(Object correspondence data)
+++

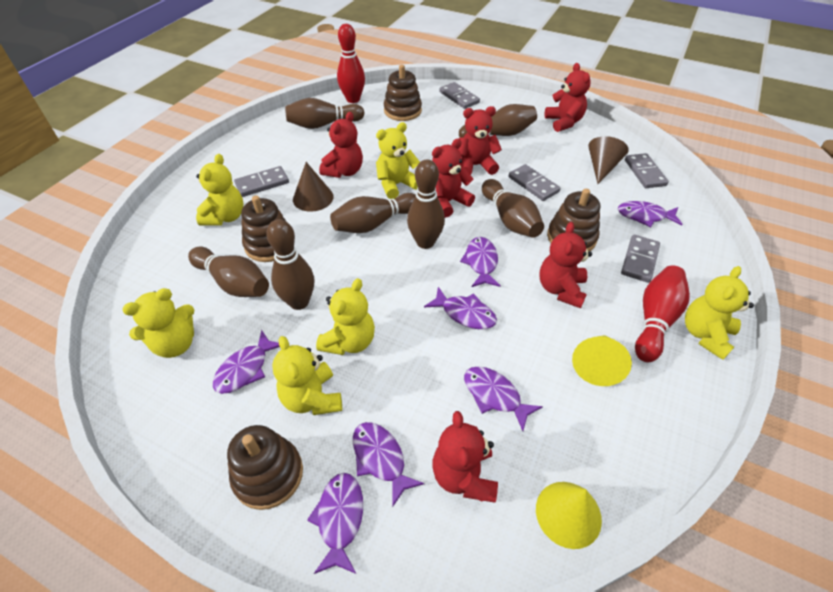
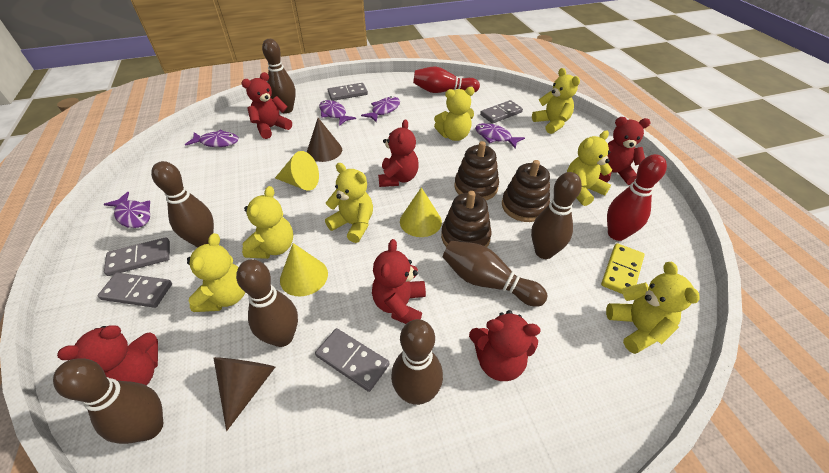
brown stacking toy: 4 -> 3
purple fish: 7 -> 5
yellow cone: 2 -> 3
yellow domino: 0 -> 1
yellow teddy bear: 6 -> 7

+++

- [Goal of the exercise]:
Find the lines in the data that include "yellow", then copy each of them.

- [Solution below]:
yellow cone: 2 -> 3
yellow domino: 0 -> 1
yellow teddy bear: 6 -> 7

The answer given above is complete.